Set out word for word the line that contains "D3: diode 1N4148" and each line after it, through the end of the data below, but exclude the pictures.

┌──

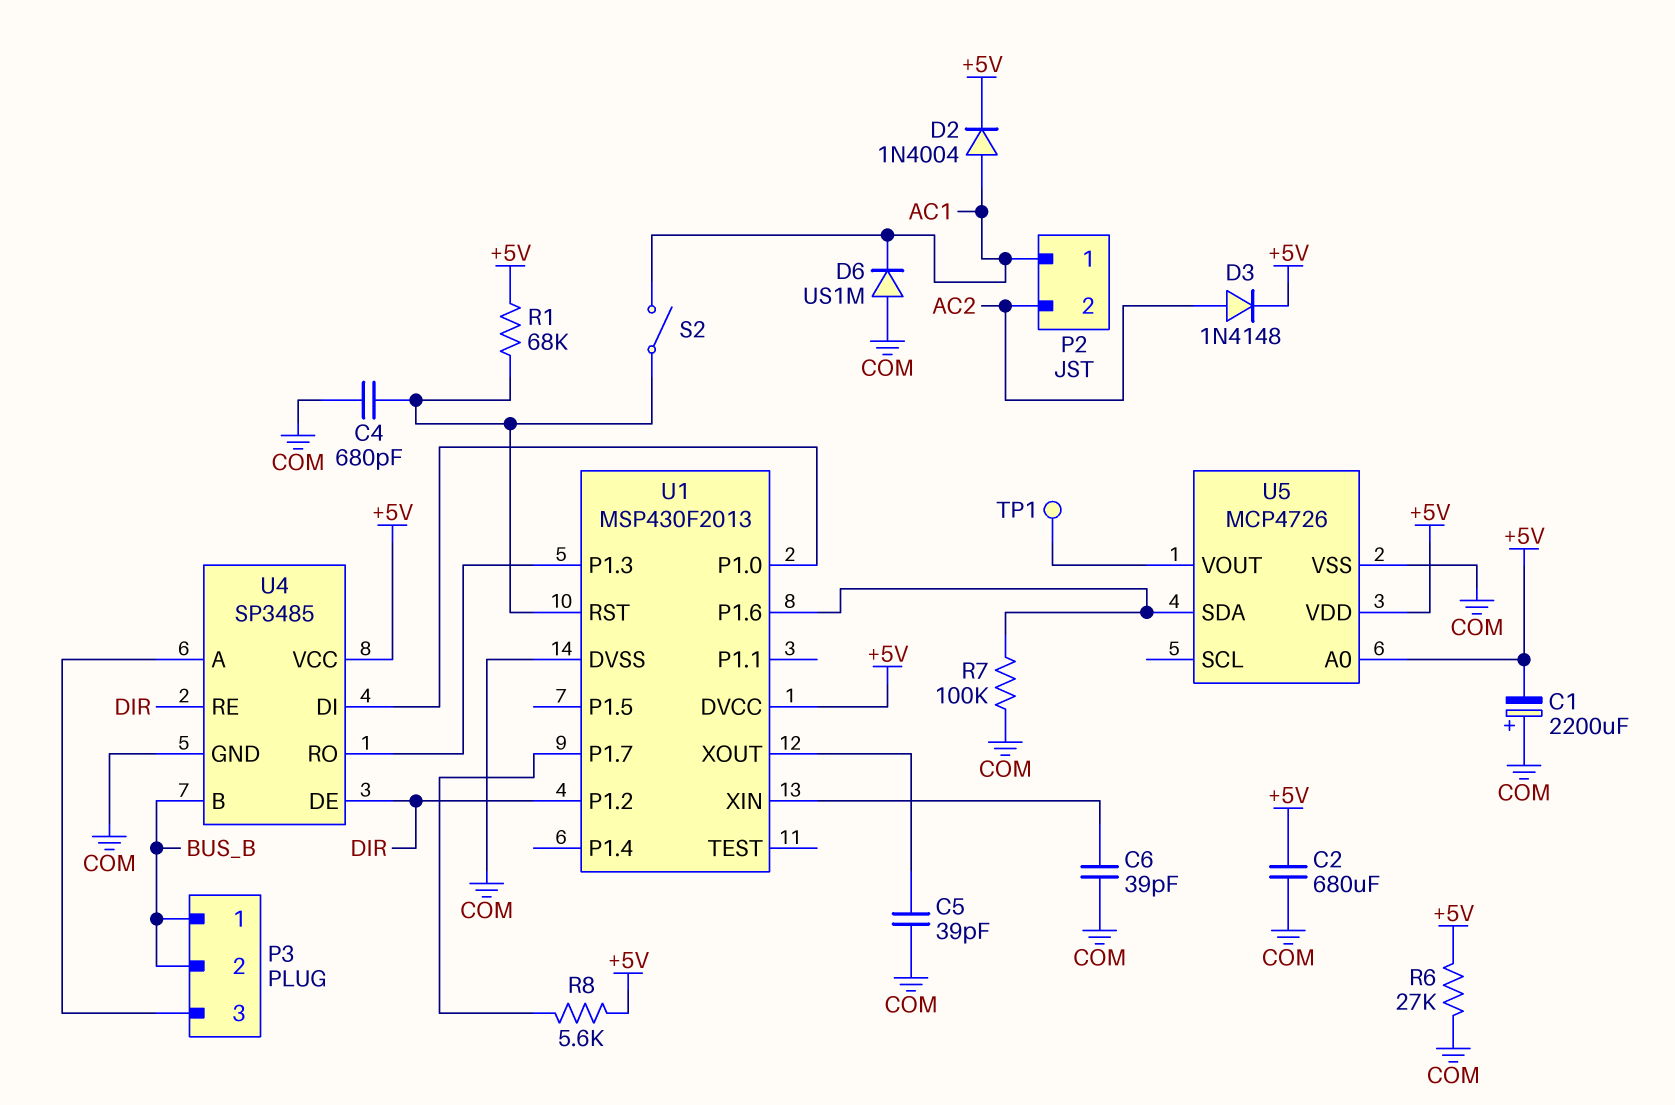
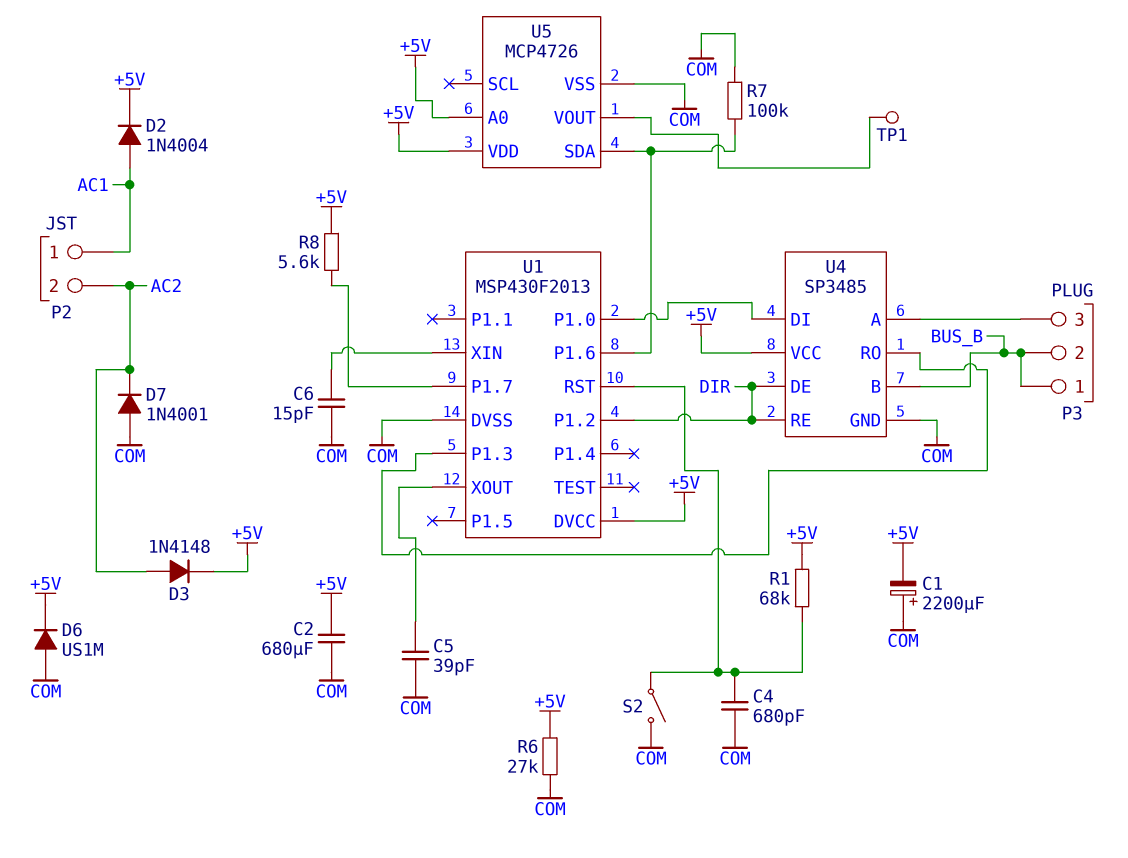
C6: 39pF (COM, U1/XIN) -> 15pF (COM, U1/XIN)
D6: diode US1M (A COM, K AC1) -> diode US1M (A COM, K +5V)
D7: none -> diode 1N4001 (A COM, K AC2)
S2: switch (AC1, U1/RST) -> switch (COM, U1/RST)

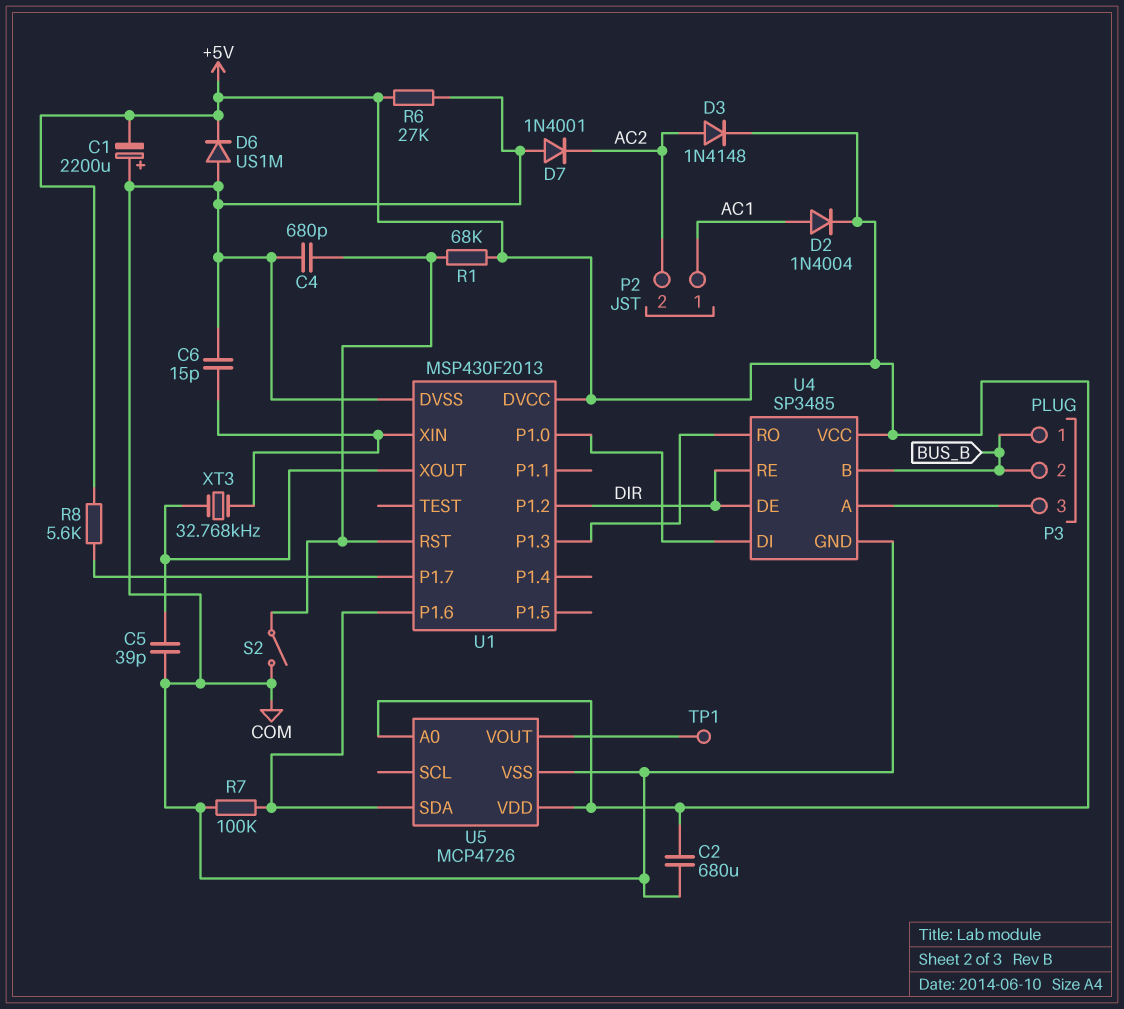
XT3: none -> 32.768kHz (U1/XIN, U1/XOUT)

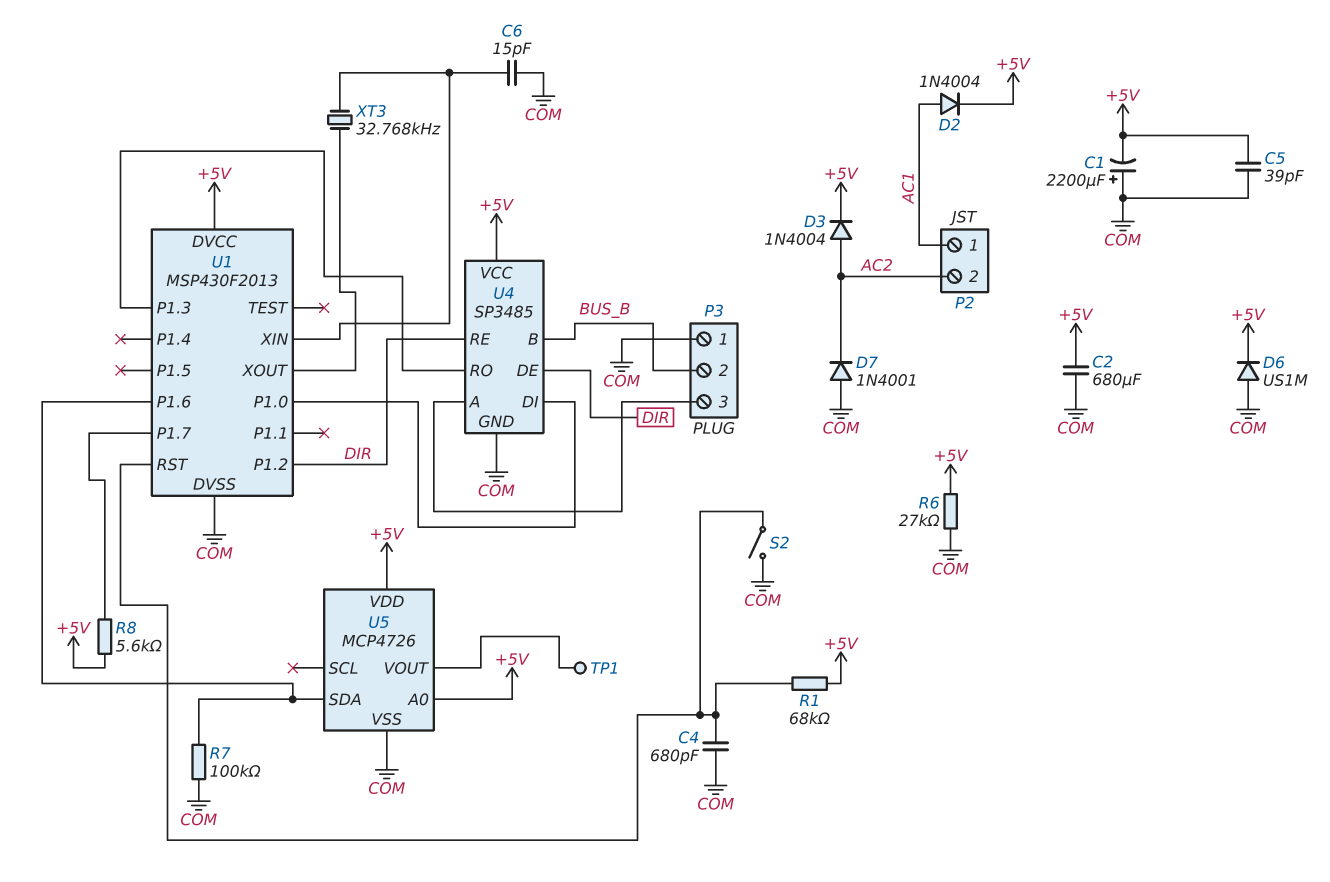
C5: 39pF (COM, U1/XOUT) -> 39pF (+5V, COM)
D3: diode 1N4148 (A AC2, K +5V) -> diode 1N4004 (A AC2, K +5V)
P3 pin 1: BUS_B -> COM

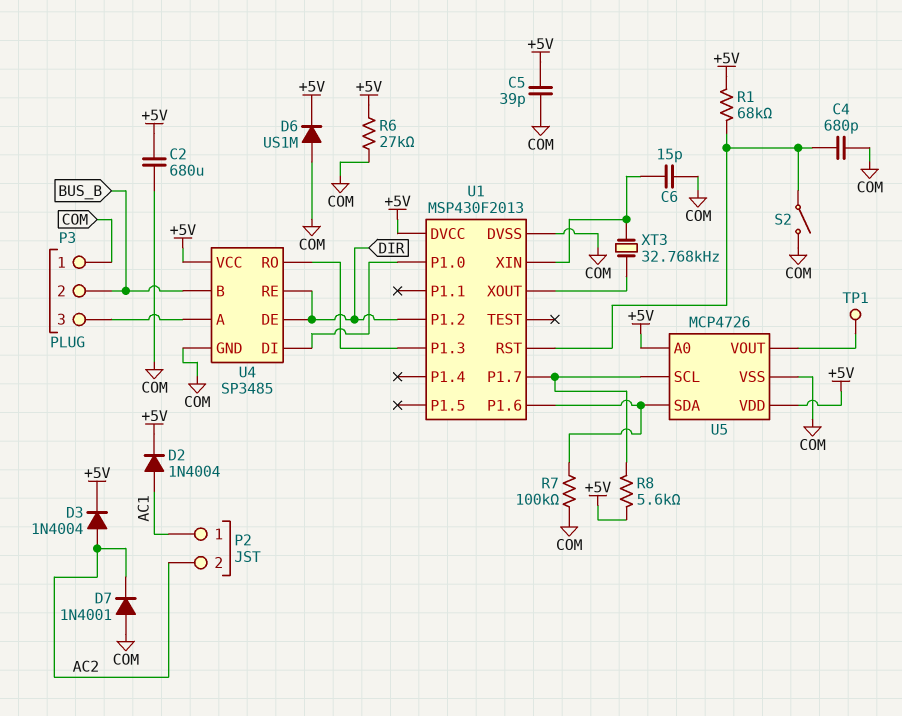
C1: 2200uF (plus COM, minus +5V) -> none
U5 pin SCL: none -> U1/P1.7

└──

▶ [Output of the exercise]
D3: diode 1N4148 (A AC2, K +5V) -> diode 1N4004 (A AC2, K +5V)
P3 pin 1: BUS_B -> COM

C1: 2200uF (plus COM, minus +5V) -> none
U5 pin SCL: none -> U1/P1.7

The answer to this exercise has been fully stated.